Work required — List every line of the data below that contains the string "left". Case counts, so match only that exact capitalization.

## Begin Data to use

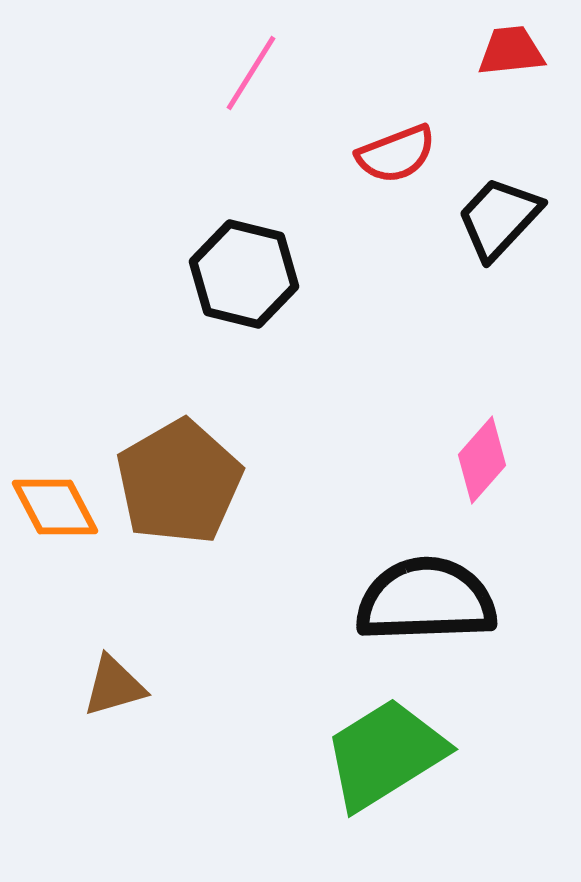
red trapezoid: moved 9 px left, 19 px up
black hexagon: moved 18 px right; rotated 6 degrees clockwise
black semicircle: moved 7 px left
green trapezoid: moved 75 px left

## End Data to use
## Begin Data to use

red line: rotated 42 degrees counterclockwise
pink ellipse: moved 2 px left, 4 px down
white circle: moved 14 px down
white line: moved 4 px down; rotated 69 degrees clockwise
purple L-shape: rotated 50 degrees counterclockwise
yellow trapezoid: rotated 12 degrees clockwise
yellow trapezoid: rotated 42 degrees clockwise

## End Data to use

The solution —
red trapezoid: moved 9 px left, 19 px up
black semicircle: moved 7 px left
green trapezoid: moved 75 px left
pink ellipse: moved 2 px left, 4 px down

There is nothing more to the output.